[Given information — start]

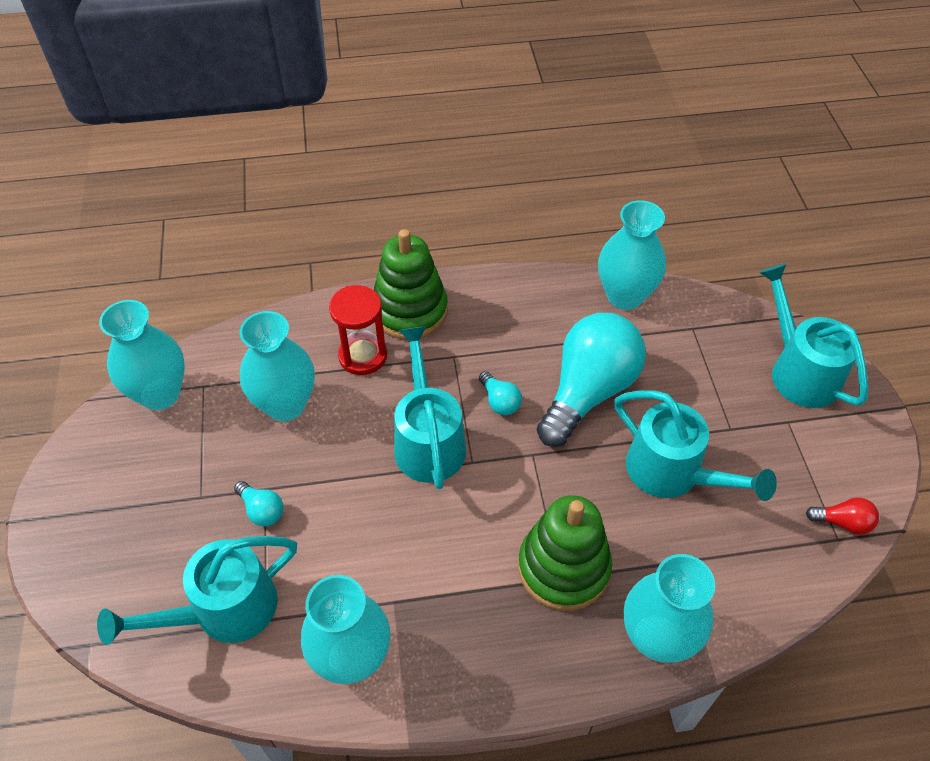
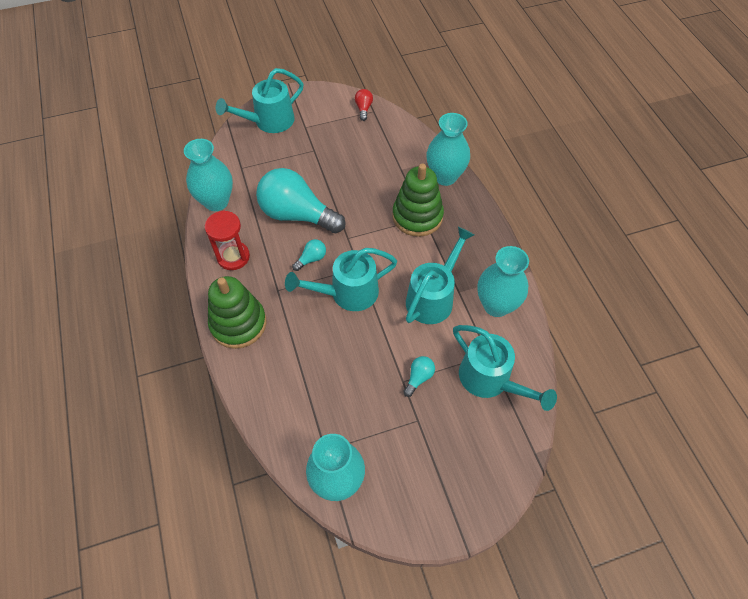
camera: 100 degrees left, 5 degrees up
(285, 405) = (333, 386): turquoise vase -> none
(363, 356) = (283, 346): red hourglass -> red hourglass (233, 257)
(673, 474) = (348, 173): turquoise watering can -> turquoise watering can (433, 297)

[Given information — finish]

Instructions to follow:
Find the line that contains "(363, 356) = (283, 346): red". Restate it and all lines after it exactly, ending with the final line of the data.

Solution:
(363, 356) = (283, 346): red hourglass -> red hourglass (233, 257)
(673, 474) = (348, 173): turquoise watering can -> turquoise watering can (433, 297)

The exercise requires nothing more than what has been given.